Work item - Give every line of the data again, exactly.

########################################

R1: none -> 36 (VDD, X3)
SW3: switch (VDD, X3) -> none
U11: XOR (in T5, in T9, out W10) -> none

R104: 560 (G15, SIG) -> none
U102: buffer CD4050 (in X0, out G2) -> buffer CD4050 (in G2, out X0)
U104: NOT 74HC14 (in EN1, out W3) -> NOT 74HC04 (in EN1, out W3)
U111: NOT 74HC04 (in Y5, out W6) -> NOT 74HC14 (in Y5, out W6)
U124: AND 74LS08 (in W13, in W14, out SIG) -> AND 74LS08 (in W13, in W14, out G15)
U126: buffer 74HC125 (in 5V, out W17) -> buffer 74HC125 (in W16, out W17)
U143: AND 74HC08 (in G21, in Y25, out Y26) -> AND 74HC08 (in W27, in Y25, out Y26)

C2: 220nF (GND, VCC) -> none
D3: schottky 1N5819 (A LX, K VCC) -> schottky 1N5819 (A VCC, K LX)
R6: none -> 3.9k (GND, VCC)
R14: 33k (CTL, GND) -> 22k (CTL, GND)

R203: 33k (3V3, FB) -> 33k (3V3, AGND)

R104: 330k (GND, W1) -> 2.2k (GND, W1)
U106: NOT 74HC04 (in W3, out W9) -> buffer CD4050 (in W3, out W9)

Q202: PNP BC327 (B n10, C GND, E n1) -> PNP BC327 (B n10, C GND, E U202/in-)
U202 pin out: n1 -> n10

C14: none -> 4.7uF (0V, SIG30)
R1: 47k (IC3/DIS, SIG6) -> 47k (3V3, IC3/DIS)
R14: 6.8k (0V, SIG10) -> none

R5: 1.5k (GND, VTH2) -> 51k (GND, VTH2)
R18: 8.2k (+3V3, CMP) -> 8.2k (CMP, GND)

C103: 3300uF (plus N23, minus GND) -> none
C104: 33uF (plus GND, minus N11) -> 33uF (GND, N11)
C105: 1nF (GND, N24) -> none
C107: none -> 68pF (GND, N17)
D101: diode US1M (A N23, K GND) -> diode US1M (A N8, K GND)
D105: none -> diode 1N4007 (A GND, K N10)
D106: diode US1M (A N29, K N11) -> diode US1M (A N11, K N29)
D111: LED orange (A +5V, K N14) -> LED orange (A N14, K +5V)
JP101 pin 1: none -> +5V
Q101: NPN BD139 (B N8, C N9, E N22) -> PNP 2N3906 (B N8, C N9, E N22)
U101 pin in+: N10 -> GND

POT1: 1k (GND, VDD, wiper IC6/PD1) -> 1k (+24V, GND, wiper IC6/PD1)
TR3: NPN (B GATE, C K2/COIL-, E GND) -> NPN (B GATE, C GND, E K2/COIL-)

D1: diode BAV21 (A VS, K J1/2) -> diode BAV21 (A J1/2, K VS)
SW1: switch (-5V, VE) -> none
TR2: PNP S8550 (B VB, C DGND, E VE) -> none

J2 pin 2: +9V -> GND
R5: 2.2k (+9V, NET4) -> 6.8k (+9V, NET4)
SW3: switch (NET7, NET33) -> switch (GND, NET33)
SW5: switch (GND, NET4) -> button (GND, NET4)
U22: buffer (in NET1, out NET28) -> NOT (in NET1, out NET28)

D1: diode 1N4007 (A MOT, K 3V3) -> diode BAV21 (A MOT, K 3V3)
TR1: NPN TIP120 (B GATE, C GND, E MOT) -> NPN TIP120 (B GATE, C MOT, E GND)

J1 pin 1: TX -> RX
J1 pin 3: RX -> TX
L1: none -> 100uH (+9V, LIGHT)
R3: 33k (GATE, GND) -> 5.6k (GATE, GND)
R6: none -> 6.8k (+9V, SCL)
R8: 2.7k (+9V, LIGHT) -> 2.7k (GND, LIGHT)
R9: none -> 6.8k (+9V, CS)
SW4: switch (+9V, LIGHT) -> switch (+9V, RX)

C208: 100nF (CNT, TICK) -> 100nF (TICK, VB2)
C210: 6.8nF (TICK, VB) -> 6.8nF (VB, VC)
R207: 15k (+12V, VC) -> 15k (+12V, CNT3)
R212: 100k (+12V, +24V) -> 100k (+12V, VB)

########################################

Answer space -
R1: none -> 36 (VDD, X3)
SW3: switch (VDD, X3) -> none
U11: XOR (in T5, in T9, out W10) -> none

R104: 560 (G15, SIG) -> none
U102: buffer CD4050 (in X0, out G2) -> buffer CD4050 (in G2, out X0)
U104: NOT 74HC14 (in EN1, out W3) -> NOT 74HC04 (in EN1, out W3)
U111: NOT 74HC04 (in Y5, out W6) -> NOT 74HC14 (in Y5, out W6)
U124: AND 74LS08 (in W13, in W14, out SIG) -> AND 74LS08 (in W13, in W14, out G15)
U126: buffer 74HC125 (in 5V, out W17) -> buffer 74HC125 (in W16, out W17)
U143: AND 74HC08 (in G21, in Y25, out Y26) -> AND 74HC08 (in W27, in Y25, out Y26)

C2: 220nF (GND, VCC) -> none
D3: schottky 1N5819 (A LX, K VCC) -> schottky 1N5819 (A VCC, K LX)
R6: none -> 3.9k (GND, VCC)
R14: 33k (CTL, GND) -> 22k (CTL, GND)

R203: 33k (3V3, FB) -> 33k (3V3, AGND)

R104: 330k (GND, W1) -> 2.2k (GND, W1)
U106: NOT 74HC04 (in W3, out W9) -> buffer CD4050 (in W3, out W9)

Q202: PNP BC327 (B n10, C GND, E n1) -> PNP BC327 (B n10, C GND, E U202/in-)
U202 pin out: n1 -> n10

C14: none -> 4.7uF (0V, SIG30)
R1: 47k (IC3/DIS, SIG6) -> 47k (3V3, IC3/DIS)
R14: 6.8k (0V, SIG10) -> none

R5: 1.5k (GND, VTH2) -> 51k (GND, VTH2)
R18: 8.2k (+3V3, CMP) -> 8.2k (CMP, GND)

C103: 3300uF (plus N23, minus GND) -> none
C104: 33uF (plus GND, minus N11) -> 33uF (GND, N11)
C105: 1nF (GND, N24) -> none
C107: none -> 68pF (GND, N17)
D101: diode US1M (A N23, K GND) -> diode US1M (A N8, K GND)
D105: none -> diode 1N4007 (A GND, K N10)
D106: diode US1M (A N29, K N11) -> diode US1M (A N11, K N29)
D111: LED orange (A +5V, K N14) -> LED orange (A N14, K +5V)
JP101 pin 1: none -> +5V
Q101: NPN BD139 (B N8, C N9, E N22) -> PNP 2N3906 (B N8, C N9, E N22)
U101 pin in+: N10 -> GND

POT1: 1k (GND, VDD, wiper IC6/PD1) -> 1k (+24V, GND, wiper IC6/PD1)
TR3: NPN (B GATE, C K2/COIL-, E GND) -> NPN (B GATE, C GND, E K2/COIL-)

D1: diode BAV21 (A VS, K J1/2) -> diode BAV21 (A J1/2, K VS)
SW1: switch (-5V, VE) -> none
TR2: PNP S8550 (B VB, C DGND, E VE) -> none

J2 pin 2: +9V -> GND
R5: 2.2k (+9V, NET4) -> 6.8k (+9V, NET4)
SW3: switch (NET7, NET33) -> switch (GND, NET33)
SW5: switch (GND, NET4) -> button (GND, NET4)
U22: buffer (in NET1, out NET28) -> NOT (in NET1, out NET28)

D1: diode 1N4007 (A MOT, K 3V3) -> diode BAV21 (A MOT, K 3V3)
TR1: NPN TIP120 (B GATE, C GND, E MOT) -> NPN TIP120 (B GATE, C MOT, E GND)

J1 pin 1: TX -> RX
J1 pin 3: RX -> TX
L1: none -> 100uH (+9V, LIGHT)
R3: 33k (GATE, GND) -> 5.6k (GATE, GND)
R6: none -> 6.8k (+9V, SCL)
R8: 2.7k (+9V, LIGHT) -> 2.7k (GND, LIGHT)
R9: none -> 6.8k (+9V, CS)
SW4: switch (+9V, LIGHT) -> switch (+9V, RX)

C208: 100nF (CNT, TICK) -> 100nF (TICK, VB2)
C210: 6.8nF (TICK, VB) -> 6.8nF (VB, VC)
R207: 15k (+12V, VC) -> 15k (+12V, CNT3)
R212: 100k (+12V, +24V) -> 100k (+12V, VB)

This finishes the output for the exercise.